Activity: Could you repeat the data word for word while skipping the pictures?

Listed entries:

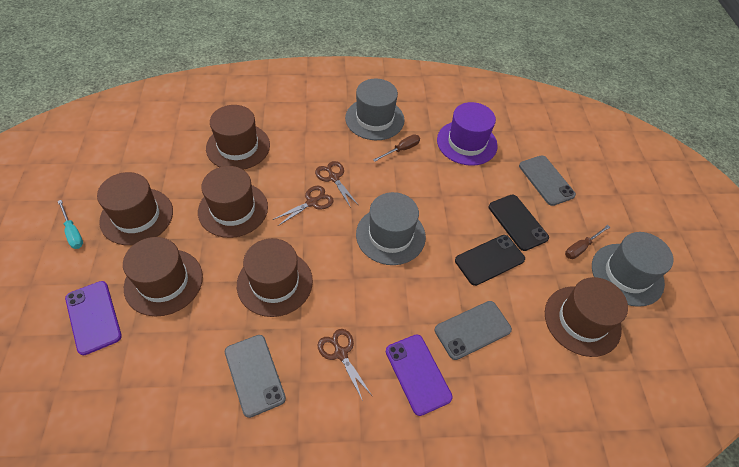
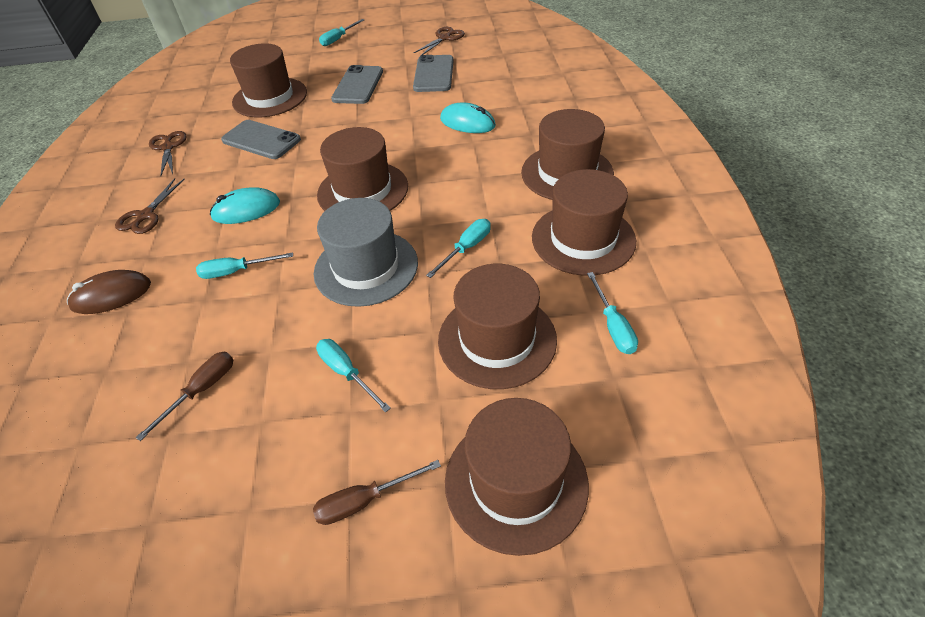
black phone: 2 -> 0
brown mouse: 0 -> 1
grey hat: 3 -> 1
purple hat: 1 -> 0
purple phone: 2 -> 0
turquoise mouse: 0 -> 2
turquoise screwdriver: 1 -> 5

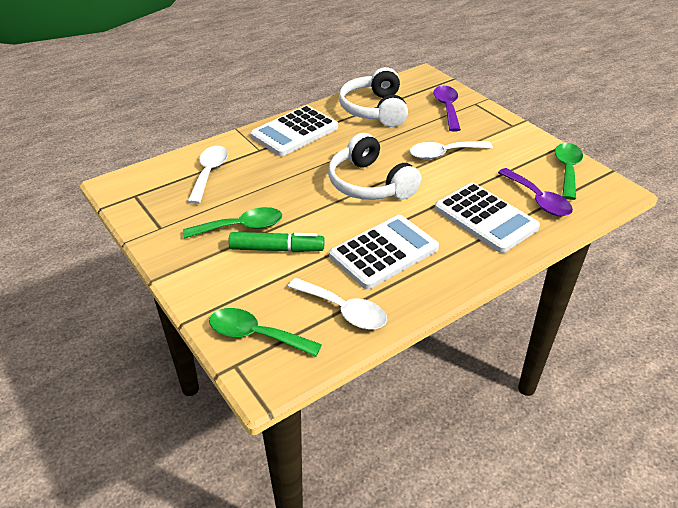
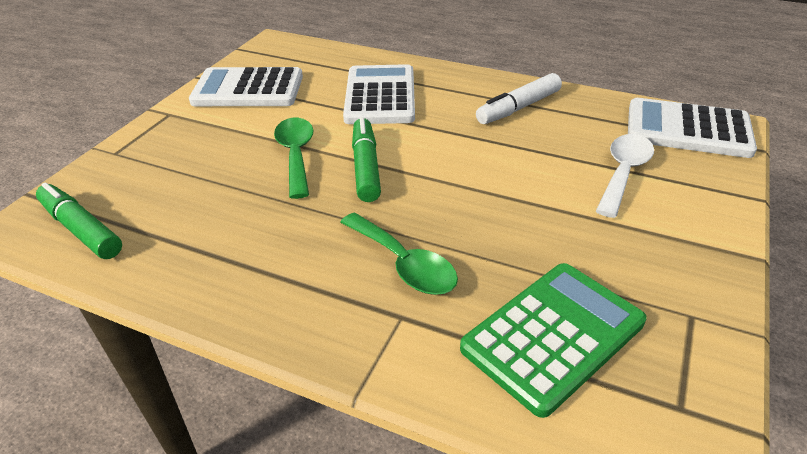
green calculator: 0 -> 1
green marker: 1 -> 2
green spoon: 3 -> 2
purple spoon: 2 -> 0
white headphones: 2 -> 0
white marker: 0 -> 1
white spoon: 3 -> 1

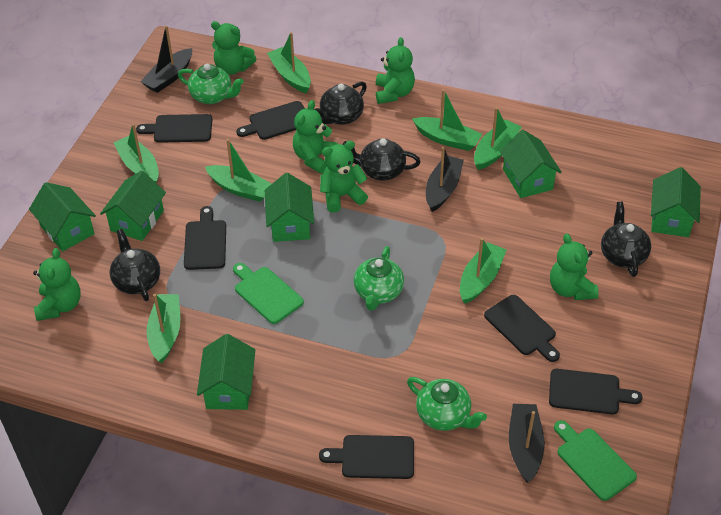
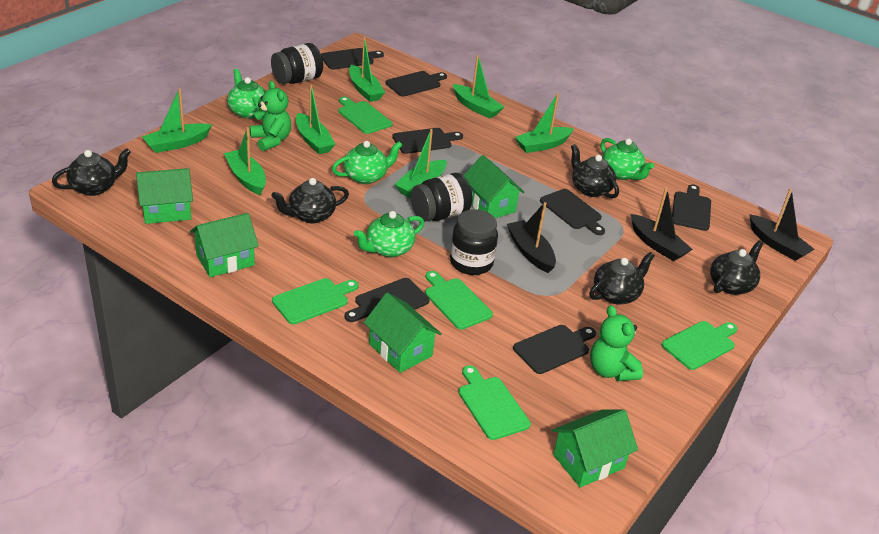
black cutting board: 6 -> 7
black jar: 0 -> 3
black teapot: 4 -> 5
green cutting board: 2 -> 5
green house: 6 -> 5
green teapot: 3 -> 4
green teddy bear: 6 -> 2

Response for this exercise:
black phone: 2 -> 0
brown mouse: 0 -> 1
grey hat: 3 -> 1
purple hat: 1 -> 0
purple phone: 2 -> 0
turquoise mouse: 0 -> 2
turquoise screwdriver: 1 -> 5

green calculator: 0 -> 1
green marker: 1 -> 2
green spoon: 3 -> 2
purple spoon: 2 -> 0
white headphones: 2 -> 0
white marker: 0 -> 1
white spoon: 3 -> 1

black cutting board: 6 -> 7
black jar: 0 -> 3
black teapot: 4 -> 5
green cutting board: 2 -> 5
green house: 6 -> 5
green teapot: 3 -> 4
green teddy bear: 6 -> 2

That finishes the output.